> **Work required**:
Copy all entries exactly, and wherever an entry holds a picture, leave that picture out.

(Before-and-after object listings)
"""

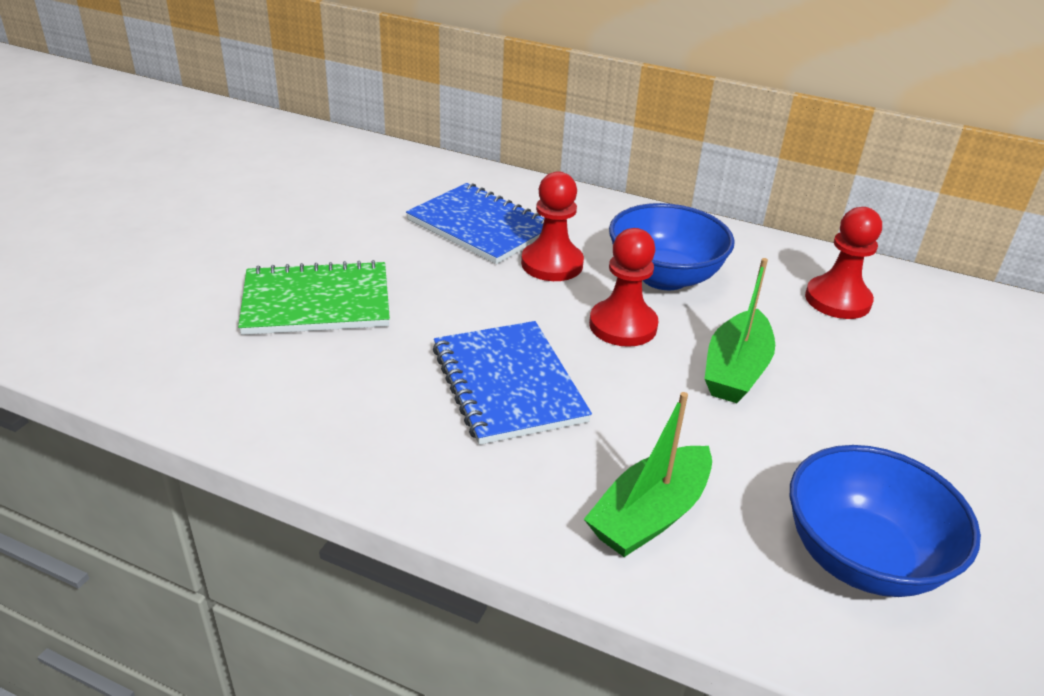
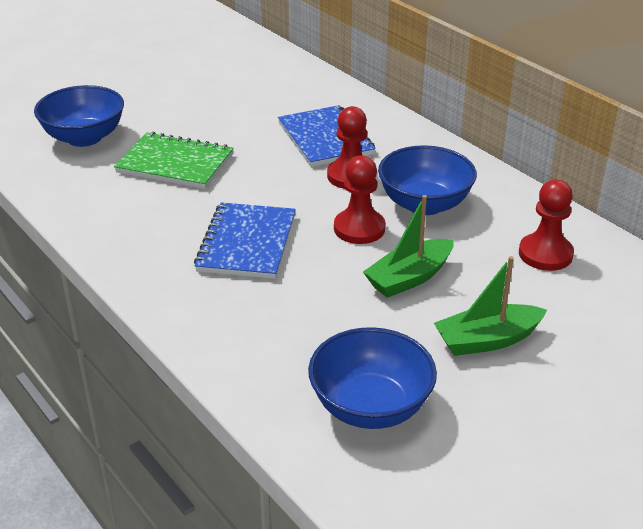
camera: 30 degrees right, 0 degrees up
(151, 297) = (84, 137): none -> blue bowl
(649, 515) = (260, 340): green boat -> green boat (487, 340)

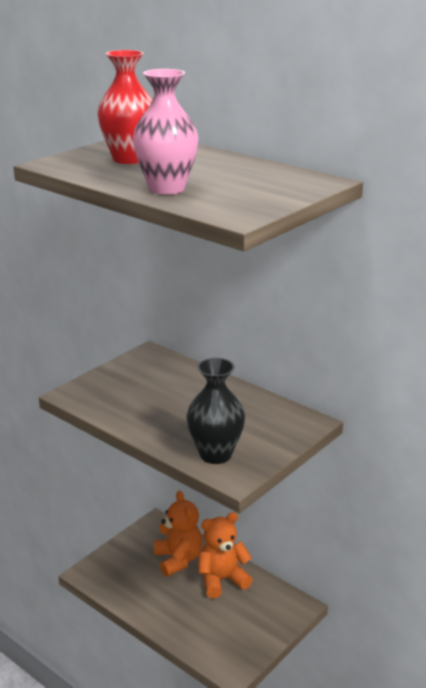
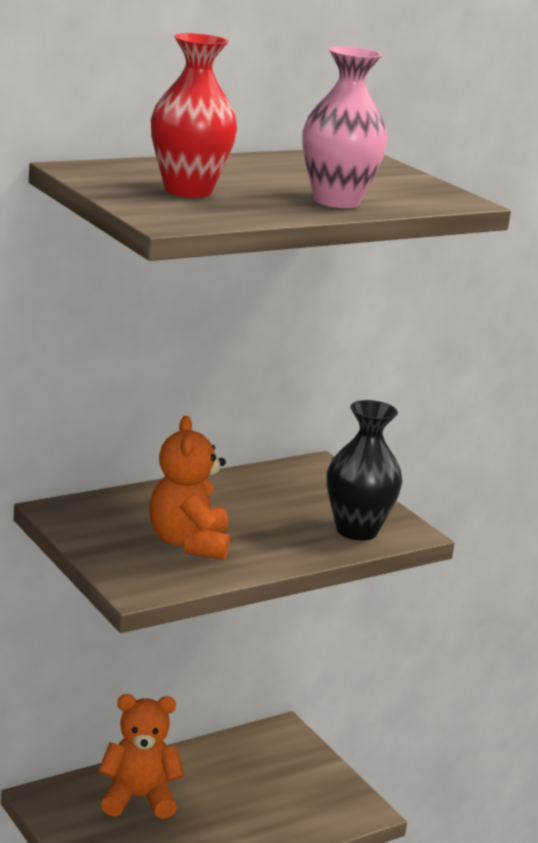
camera: 75 degrees left, 5 degrees down
(222, 580) = (203, 773): orange teddy bear -> orange teddy bear (188, 543)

"""

> **Answer area**:
camera: 30 degrees right, 0 degrees up
(151, 297) = (84, 137): none -> blue bowl
(649, 515) = (260, 340): green boat -> green boat (487, 340)

camera: 75 degrees left, 5 degrees down
(222, 580) = (203, 773): orange teddy bear -> orange teddy bear (188, 543)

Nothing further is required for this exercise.